ASSIGNMENT:
Up to and including the line with "- relocated: boîte [blanc]", restate the records below word for word, beginning with their first line.

RAW DATA Start Marker

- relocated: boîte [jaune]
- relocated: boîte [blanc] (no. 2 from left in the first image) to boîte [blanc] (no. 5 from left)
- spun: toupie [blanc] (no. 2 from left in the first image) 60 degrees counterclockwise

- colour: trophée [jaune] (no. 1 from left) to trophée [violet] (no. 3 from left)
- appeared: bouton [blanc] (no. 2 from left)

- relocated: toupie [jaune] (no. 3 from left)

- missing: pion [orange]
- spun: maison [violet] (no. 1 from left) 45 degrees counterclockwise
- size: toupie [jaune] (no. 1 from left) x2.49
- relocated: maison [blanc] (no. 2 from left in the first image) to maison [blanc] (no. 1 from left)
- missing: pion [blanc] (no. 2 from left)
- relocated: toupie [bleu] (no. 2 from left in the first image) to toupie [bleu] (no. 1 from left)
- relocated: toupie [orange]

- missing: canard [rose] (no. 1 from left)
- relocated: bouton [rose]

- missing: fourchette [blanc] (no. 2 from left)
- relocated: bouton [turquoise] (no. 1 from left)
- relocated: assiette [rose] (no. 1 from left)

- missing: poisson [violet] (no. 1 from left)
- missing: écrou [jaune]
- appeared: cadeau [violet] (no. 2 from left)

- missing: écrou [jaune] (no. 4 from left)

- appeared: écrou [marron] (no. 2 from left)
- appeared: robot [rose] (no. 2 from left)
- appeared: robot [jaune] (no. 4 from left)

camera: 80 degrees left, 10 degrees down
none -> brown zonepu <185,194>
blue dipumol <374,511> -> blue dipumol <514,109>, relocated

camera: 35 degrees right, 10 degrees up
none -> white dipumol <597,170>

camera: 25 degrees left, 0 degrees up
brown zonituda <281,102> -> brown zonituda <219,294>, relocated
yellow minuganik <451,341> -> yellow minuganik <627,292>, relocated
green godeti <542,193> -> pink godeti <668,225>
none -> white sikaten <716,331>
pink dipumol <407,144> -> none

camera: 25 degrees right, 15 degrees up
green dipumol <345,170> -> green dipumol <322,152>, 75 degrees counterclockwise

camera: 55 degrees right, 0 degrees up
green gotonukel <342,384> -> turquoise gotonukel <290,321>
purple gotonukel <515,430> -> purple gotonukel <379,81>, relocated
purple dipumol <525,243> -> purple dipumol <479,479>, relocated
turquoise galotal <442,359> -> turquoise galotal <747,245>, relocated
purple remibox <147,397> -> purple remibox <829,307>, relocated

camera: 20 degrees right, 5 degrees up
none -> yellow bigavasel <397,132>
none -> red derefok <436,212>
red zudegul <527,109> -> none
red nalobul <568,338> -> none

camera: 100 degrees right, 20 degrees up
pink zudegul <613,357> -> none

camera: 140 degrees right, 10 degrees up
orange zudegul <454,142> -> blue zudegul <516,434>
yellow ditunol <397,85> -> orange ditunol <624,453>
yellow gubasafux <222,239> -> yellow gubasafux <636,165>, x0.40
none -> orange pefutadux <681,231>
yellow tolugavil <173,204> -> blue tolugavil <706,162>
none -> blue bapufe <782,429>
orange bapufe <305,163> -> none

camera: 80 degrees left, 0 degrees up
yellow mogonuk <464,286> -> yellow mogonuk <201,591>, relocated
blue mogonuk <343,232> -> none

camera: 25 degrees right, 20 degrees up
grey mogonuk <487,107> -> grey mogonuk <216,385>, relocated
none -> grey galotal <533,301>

RAW DATA End Marker

RESPONSE TO THIS TASK:
- relocated: boîte [jaune]
- relocated: boîte [blanc] (no. 2 from left in the first image) to boîte [blanc] (no. 5 from left)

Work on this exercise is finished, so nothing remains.